* SUPPLIED RECORDS
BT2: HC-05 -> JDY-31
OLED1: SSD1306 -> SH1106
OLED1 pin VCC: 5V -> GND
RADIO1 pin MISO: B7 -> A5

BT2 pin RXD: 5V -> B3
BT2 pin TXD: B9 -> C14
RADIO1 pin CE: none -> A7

* REQUIREMENT
Start to finish, copy the material out exactly.

* RESULT FOR THIS EXERCISE
BT2: HC-05 -> JDY-31
OLED1: SSD1306 -> SH1106
OLED1 pin VCC: 5V -> GND
RADIO1 pin MISO: B7 -> A5

BT2 pin RXD: 5V -> B3
BT2 pin TXD: B9 -> C14
RADIO1 pin CE: none -> A7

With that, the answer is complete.